→ **Record extracts**:
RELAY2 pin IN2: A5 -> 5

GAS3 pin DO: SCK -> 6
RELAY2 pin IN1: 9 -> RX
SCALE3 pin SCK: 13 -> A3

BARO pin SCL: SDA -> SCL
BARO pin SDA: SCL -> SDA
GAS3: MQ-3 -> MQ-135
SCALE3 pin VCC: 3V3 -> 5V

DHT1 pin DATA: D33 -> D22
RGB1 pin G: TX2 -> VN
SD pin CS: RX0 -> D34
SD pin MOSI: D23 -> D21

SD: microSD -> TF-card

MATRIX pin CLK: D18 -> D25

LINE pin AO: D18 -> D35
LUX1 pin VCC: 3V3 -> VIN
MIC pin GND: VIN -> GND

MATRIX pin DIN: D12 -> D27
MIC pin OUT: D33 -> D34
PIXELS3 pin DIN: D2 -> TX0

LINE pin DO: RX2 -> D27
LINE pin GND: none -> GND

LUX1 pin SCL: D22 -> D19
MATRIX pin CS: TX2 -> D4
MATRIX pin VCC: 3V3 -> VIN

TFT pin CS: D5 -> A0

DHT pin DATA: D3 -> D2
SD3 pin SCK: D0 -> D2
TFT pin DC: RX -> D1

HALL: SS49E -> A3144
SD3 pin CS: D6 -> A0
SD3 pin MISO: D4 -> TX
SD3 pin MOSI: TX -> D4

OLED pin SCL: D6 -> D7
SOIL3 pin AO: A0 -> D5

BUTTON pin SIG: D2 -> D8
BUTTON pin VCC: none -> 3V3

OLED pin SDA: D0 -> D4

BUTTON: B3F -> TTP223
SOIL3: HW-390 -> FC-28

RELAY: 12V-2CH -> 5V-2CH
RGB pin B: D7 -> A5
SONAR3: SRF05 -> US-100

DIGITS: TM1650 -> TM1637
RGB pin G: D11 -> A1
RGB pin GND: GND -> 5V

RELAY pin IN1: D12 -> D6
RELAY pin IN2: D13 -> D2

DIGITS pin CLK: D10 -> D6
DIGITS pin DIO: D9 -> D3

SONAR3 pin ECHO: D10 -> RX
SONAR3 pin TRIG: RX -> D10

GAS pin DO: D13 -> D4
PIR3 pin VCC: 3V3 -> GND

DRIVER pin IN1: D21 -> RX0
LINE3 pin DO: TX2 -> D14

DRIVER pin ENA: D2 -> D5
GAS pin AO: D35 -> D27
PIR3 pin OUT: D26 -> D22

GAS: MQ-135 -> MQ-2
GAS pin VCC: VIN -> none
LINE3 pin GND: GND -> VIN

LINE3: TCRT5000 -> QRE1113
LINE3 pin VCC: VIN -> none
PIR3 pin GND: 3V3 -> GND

→ **Problem description**:
Read the listing line by line, and copy each line in which the word "DATA" is found.

→ **Output of the exercise**:
DHT1 pin DATA: D33 -> D22
DHT pin DATA: D3 -> D2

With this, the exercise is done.